What you need to do:
The entries that follow need to be reproduced exactly, minus any images.

Image comparison data
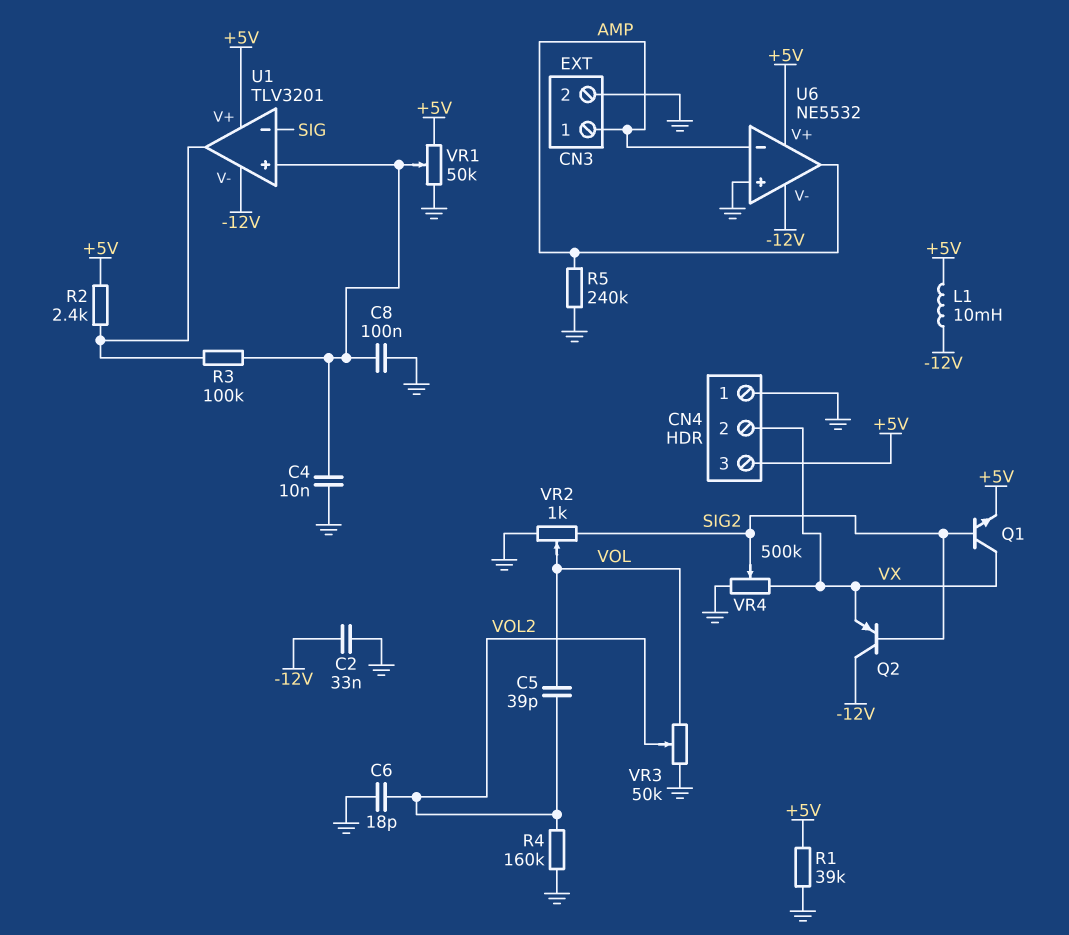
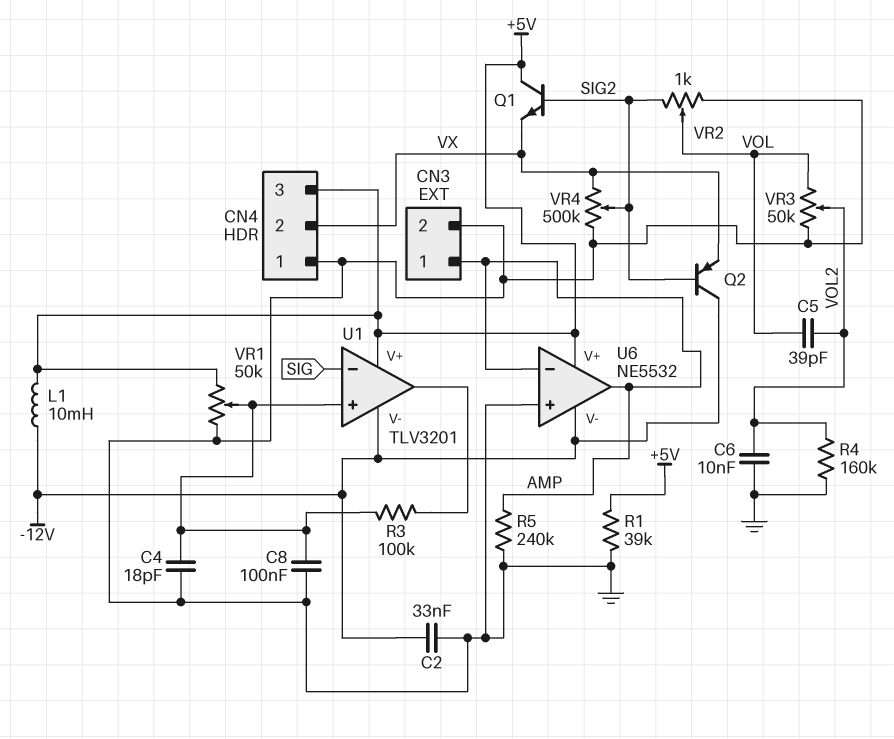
C4: 10nF (GND, U1/in+) -> 18pF (GND, U1/in+)
C6: 18pF (GND, VOL2) -> 10nF (GND, VOL2)
Q1: NPN (B SIG2, C VX, E +5V) -> NPN (B SIG2, C +5V, E VX)
R2: 2.4k (+5V, U1/out) -> none

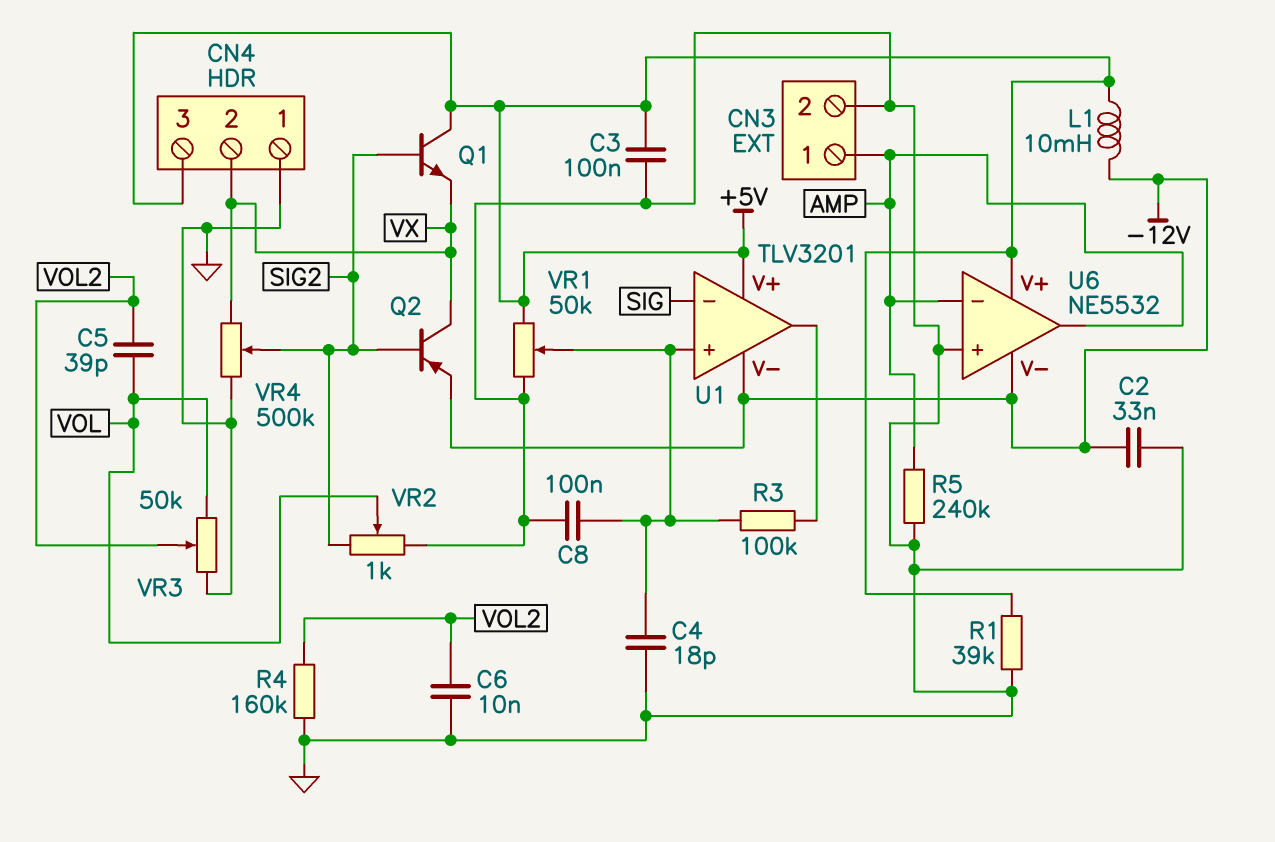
C3: none -> 100nF (+5V, GND)
Q2: PNP (B SIG2, C -12V, E VX) -> PNP (B SIG2, C VX, E -12V)

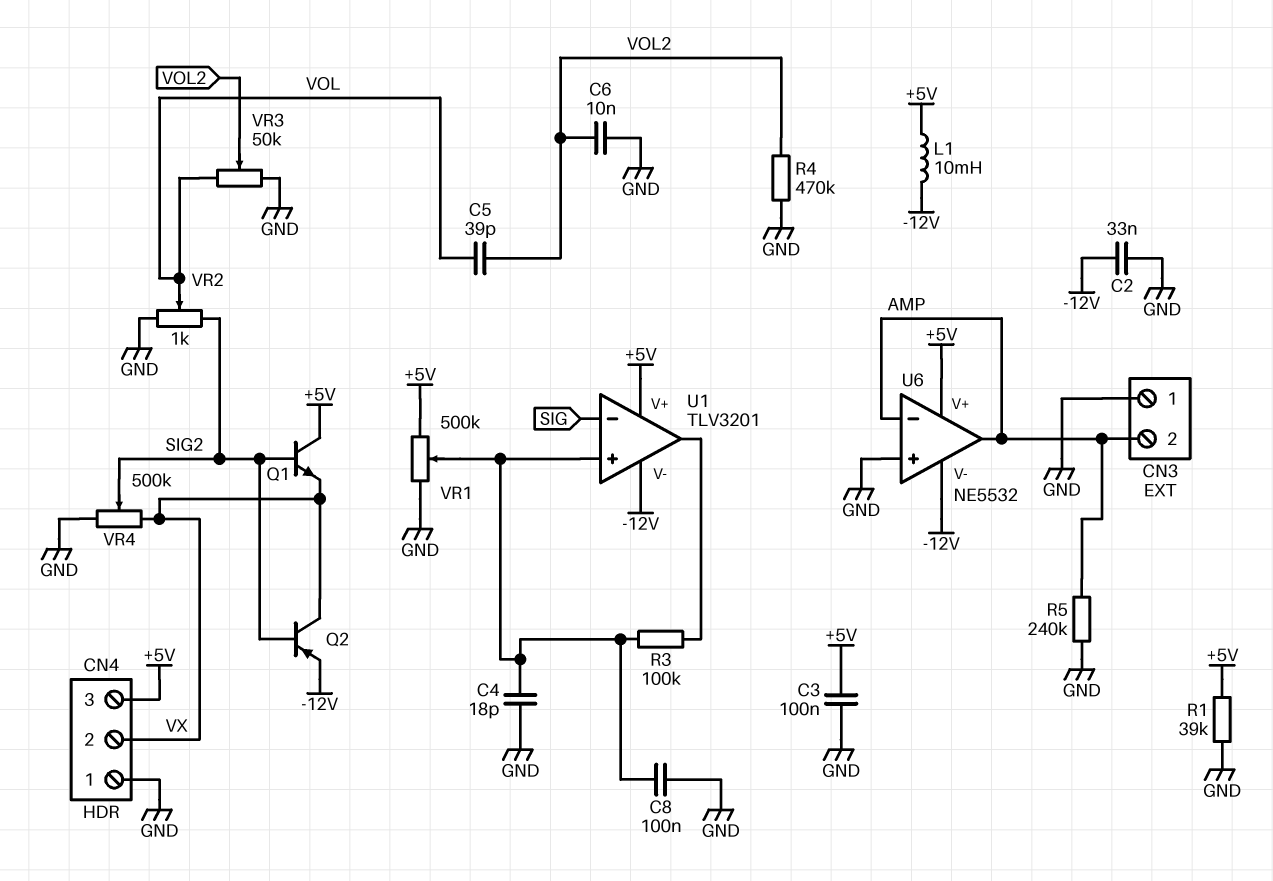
CN3 pin 1: AMP -> GND
CN3 pin 2: GND -> AMP
R4: 160k (GND, VOL2) -> 470k (GND, VOL2)
VR1: 50k (+5V, GND, wiper U1/in+) -> 500k (+5V, GND, wiper U1/in+)

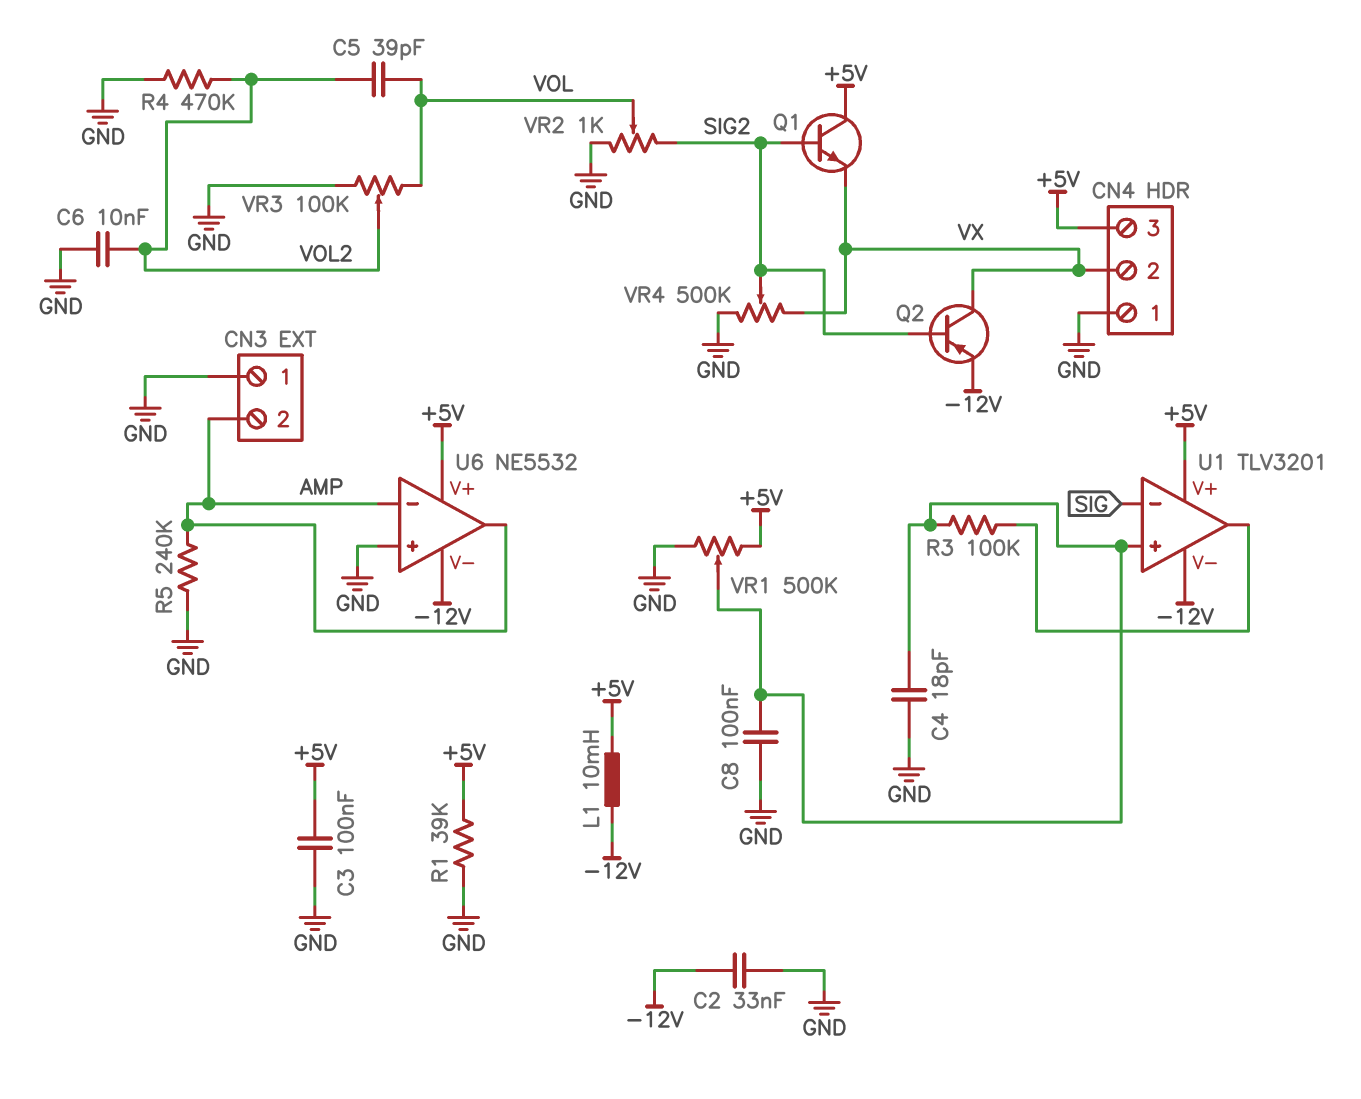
VR3: 50k (GND, VOL, wiper VOL2) -> 100k (GND, VOL, wiper VOL2)

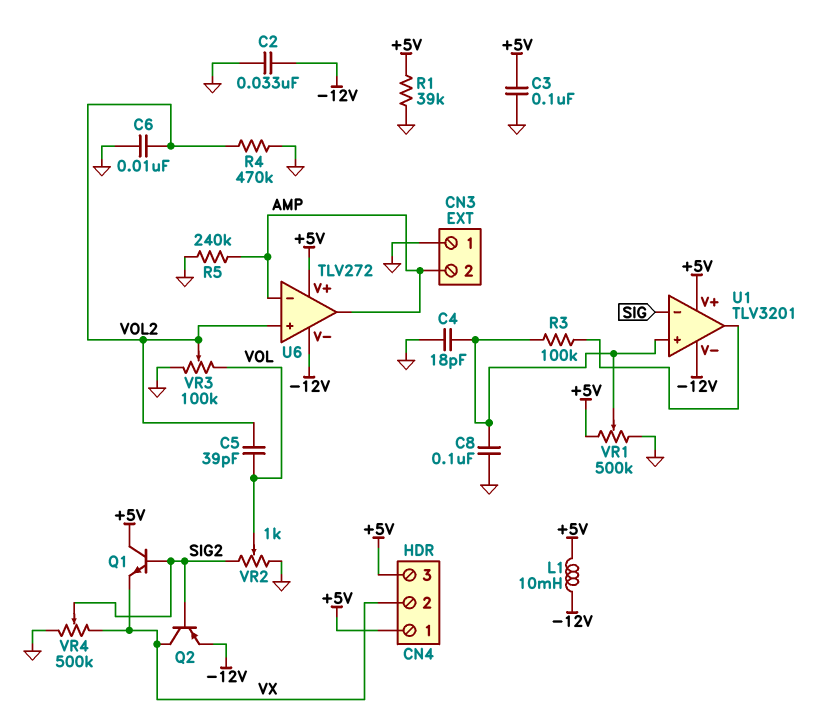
CN4 pin 1: GND -> +5V
U6: NE5532 -> TLV272
U6 pin in+: GND -> VOL2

Output for this task:
C4: 10nF (GND, U1/in+) -> 18pF (GND, U1/in+)
C6: 18pF (GND, VOL2) -> 10nF (GND, VOL2)
Q1: NPN (B SIG2, C VX, E +5V) -> NPN (B SIG2, C +5V, E VX)
R2: 2.4k (+5V, U1/out) -> none

C3: none -> 100nF (+5V, GND)
Q2: PNP (B SIG2, C -12V, E VX) -> PNP (B SIG2, C VX, E -12V)

CN3 pin 1: AMP -> GND
CN3 pin 2: GND -> AMP
R4: 160k (GND, VOL2) -> 470k (GND, VOL2)
VR1: 50k (+5V, GND, wiper U1/in+) -> 500k (+5V, GND, wiper U1/in+)

VR3: 50k (GND, VOL, wiper VOL2) -> 100k (GND, VOL, wiper VOL2)

CN4 pin 1: GND -> +5V
U6: NE5532 -> TLV272
U6 pin in+: GND -> VOL2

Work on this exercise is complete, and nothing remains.